ACTIVITY: Each time a line of the listing holds "shoe", copy that line.

INPUT DATA:
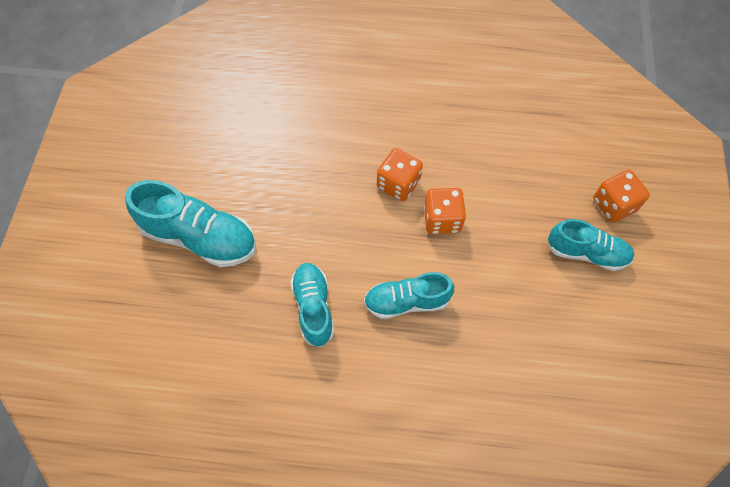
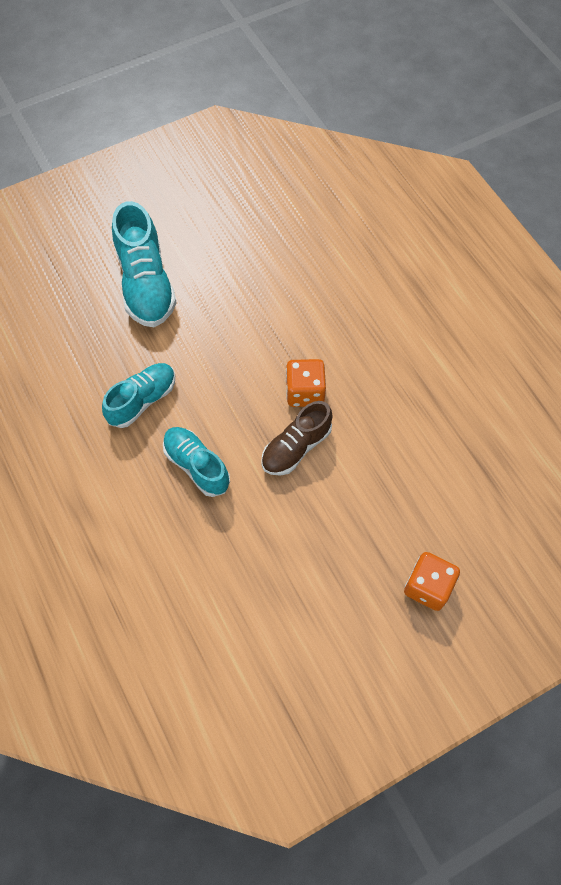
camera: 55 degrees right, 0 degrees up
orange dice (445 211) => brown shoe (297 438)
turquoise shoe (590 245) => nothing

OUTPUT BELOW:
orange dice (445 211) => brown shoe (297 438)
turquoise shoe (590 245) => nothing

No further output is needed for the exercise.